(THE DATA)
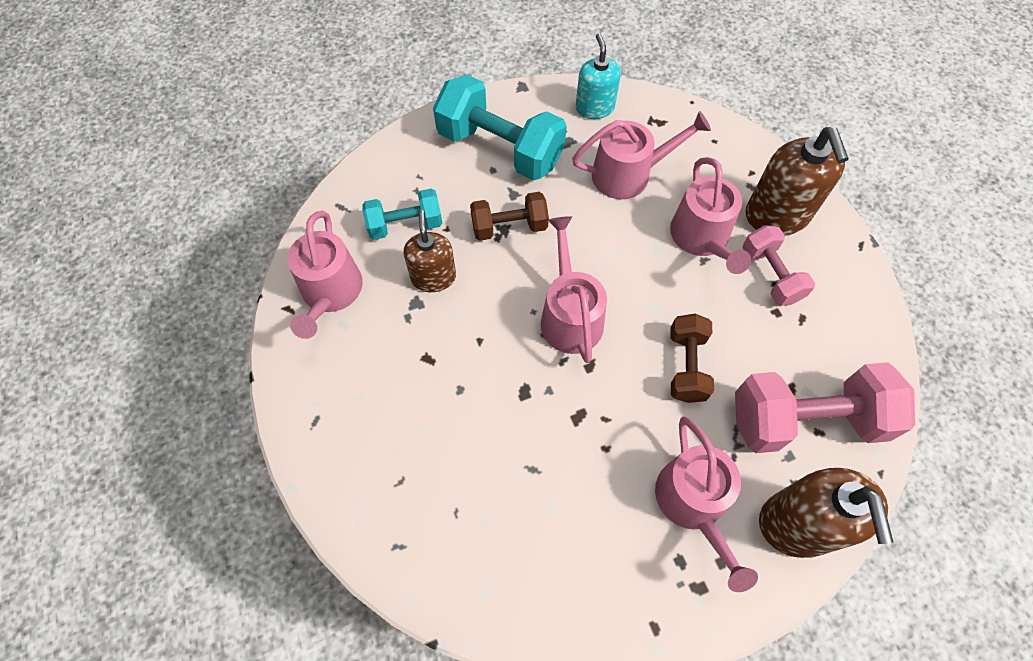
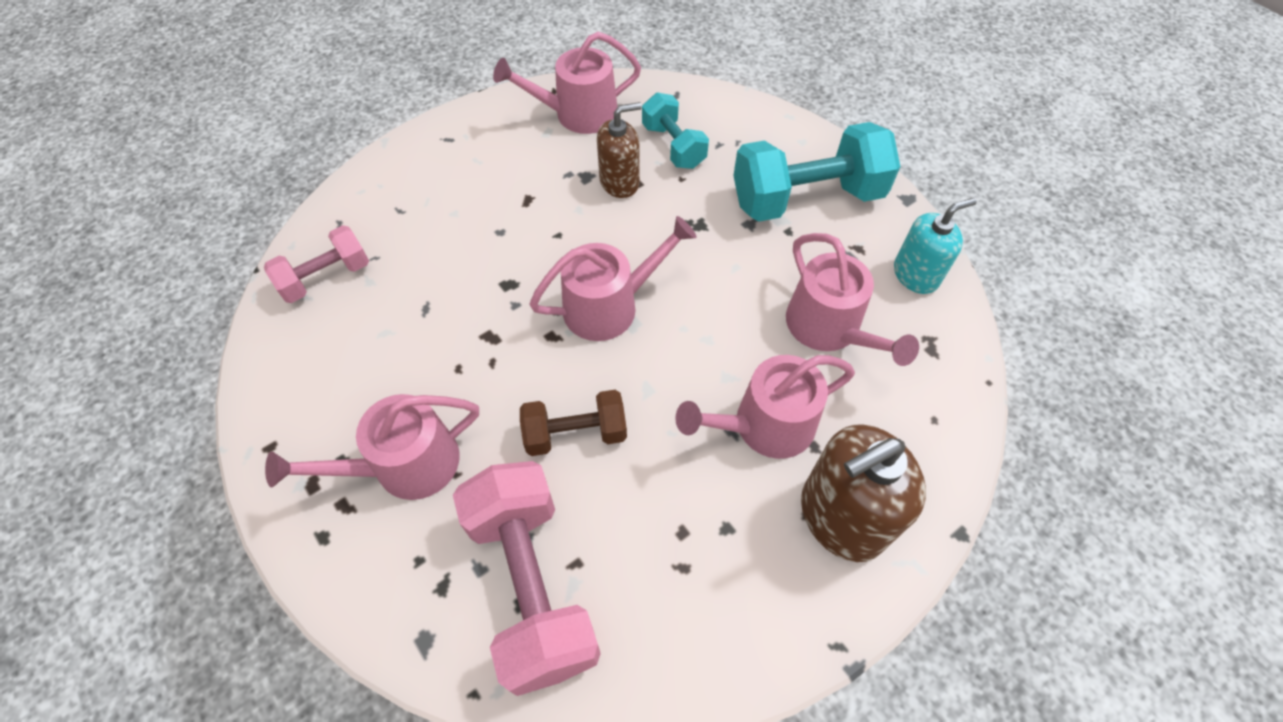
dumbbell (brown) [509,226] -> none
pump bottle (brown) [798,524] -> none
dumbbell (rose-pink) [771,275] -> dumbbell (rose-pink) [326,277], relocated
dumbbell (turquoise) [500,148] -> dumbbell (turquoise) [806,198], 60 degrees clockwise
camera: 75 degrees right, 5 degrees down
(End THE DATA)
EXERCISE DETAILS
Exactly as written, give the line containing "dumbbell (rose-pink) [771,275]" and all remaining lines of the records.

ANSWER FOR THE TASK
dumbbell (rose-pink) [771,275] -> dumbbell (rose-pink) [326,277], relocated
dumbbell (turquoise) [500,148] -> dumbbell (turquoise) [806,198], 60 degrees clockwise
camera: 75 degrees right, 5 degrees down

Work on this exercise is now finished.